» Your assignment:
Word for word, please restate the lines from the beginning of the data through the line in which "change=recoloured; old=jar/brown; new=jar/emerald;" appears.

Coordinate-based change listings:
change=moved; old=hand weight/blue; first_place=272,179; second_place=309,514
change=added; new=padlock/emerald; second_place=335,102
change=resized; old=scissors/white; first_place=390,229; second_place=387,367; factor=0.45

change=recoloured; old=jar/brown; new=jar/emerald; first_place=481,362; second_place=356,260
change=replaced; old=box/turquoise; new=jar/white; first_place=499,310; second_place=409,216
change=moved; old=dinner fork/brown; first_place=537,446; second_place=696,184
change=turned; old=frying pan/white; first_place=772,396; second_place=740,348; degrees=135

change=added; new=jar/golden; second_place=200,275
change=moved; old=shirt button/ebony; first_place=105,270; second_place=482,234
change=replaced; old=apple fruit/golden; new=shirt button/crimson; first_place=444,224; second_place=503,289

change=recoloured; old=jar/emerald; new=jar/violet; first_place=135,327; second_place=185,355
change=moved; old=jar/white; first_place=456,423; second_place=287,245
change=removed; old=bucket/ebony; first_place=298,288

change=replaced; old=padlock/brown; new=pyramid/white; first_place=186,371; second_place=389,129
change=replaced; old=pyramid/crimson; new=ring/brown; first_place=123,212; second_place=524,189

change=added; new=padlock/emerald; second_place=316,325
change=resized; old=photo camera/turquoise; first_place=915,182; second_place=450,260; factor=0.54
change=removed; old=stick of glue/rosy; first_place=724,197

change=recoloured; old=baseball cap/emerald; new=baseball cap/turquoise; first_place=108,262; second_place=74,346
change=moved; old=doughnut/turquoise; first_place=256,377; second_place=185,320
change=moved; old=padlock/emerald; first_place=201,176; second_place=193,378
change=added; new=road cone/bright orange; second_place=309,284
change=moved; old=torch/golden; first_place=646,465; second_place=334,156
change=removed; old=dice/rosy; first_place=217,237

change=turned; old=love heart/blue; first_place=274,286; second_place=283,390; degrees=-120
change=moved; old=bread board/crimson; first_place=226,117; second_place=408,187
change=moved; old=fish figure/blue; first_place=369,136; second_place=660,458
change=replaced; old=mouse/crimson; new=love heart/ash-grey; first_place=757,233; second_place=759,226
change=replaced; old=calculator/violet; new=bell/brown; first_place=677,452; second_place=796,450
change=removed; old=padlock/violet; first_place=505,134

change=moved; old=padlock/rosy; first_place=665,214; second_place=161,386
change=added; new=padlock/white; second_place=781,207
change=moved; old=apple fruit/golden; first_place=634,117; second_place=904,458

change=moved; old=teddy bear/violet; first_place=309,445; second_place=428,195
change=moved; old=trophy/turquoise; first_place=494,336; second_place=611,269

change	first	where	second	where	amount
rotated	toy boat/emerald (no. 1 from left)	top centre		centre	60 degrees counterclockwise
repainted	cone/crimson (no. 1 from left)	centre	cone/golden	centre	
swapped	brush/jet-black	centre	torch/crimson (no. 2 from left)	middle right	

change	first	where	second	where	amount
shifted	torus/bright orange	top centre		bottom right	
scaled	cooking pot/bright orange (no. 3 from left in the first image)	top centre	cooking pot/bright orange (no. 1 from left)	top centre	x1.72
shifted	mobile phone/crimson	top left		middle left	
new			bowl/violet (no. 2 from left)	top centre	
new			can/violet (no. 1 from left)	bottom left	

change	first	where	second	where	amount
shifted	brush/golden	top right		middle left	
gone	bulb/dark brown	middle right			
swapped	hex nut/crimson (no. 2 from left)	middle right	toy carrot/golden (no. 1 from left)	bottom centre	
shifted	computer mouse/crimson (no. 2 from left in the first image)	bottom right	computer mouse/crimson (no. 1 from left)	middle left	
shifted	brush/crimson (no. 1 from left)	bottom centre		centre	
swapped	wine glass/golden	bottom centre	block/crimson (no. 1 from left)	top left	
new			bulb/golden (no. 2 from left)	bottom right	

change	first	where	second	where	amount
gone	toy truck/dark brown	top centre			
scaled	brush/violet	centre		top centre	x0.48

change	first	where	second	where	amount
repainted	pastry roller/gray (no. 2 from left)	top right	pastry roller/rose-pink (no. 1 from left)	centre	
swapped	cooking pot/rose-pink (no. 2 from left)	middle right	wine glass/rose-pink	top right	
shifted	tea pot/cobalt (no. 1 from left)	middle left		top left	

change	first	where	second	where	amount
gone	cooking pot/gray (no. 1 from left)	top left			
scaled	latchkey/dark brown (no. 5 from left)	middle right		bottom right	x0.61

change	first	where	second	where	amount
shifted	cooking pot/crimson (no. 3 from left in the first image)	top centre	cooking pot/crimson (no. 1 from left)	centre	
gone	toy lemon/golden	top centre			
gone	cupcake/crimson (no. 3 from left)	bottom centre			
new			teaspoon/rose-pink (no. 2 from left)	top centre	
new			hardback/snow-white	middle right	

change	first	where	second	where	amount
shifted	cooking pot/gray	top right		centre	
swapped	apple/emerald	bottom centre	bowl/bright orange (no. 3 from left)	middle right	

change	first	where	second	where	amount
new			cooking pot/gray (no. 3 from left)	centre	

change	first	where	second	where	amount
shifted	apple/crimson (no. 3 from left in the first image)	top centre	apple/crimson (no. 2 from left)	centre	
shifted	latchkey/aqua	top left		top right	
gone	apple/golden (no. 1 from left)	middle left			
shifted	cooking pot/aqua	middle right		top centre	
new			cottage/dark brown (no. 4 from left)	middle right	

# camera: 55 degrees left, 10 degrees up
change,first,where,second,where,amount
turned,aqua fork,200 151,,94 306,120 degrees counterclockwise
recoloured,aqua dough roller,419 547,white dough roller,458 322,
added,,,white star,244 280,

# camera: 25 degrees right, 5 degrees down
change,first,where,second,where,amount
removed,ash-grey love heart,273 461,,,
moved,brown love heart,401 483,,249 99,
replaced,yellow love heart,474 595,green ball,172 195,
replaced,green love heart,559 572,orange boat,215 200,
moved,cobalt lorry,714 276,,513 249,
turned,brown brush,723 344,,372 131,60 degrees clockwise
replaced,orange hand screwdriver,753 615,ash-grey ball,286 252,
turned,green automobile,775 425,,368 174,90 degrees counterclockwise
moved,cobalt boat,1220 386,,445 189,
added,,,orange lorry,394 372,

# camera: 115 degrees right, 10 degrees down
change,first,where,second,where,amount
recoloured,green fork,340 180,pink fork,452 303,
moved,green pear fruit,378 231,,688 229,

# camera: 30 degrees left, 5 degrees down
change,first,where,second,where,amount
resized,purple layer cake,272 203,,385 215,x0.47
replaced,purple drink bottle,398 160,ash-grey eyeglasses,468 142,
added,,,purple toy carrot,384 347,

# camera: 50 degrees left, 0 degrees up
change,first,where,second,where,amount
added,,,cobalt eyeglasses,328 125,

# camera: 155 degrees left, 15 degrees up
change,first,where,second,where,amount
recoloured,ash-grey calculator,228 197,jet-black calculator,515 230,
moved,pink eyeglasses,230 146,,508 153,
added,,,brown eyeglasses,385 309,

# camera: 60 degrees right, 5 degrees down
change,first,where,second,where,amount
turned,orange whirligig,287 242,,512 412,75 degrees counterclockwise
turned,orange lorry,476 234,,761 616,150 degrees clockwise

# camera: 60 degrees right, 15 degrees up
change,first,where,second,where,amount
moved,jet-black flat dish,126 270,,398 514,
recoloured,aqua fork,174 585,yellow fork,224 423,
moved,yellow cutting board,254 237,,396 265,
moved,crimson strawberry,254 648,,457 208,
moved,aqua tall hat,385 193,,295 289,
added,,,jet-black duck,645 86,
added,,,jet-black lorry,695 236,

» Exercise solution:
change=moved; old=hand weight/blue; first_place=272,179; second_place=309,514
change=added; new=padlock/emerald; second_place=335,102
change=resized; old=scissors/white; first_place=390,229; second_place=387,367; factor=0.45

change=recoloured; old=jar/brown; new=jar/emerald; first_place=481,362; second_place=356,260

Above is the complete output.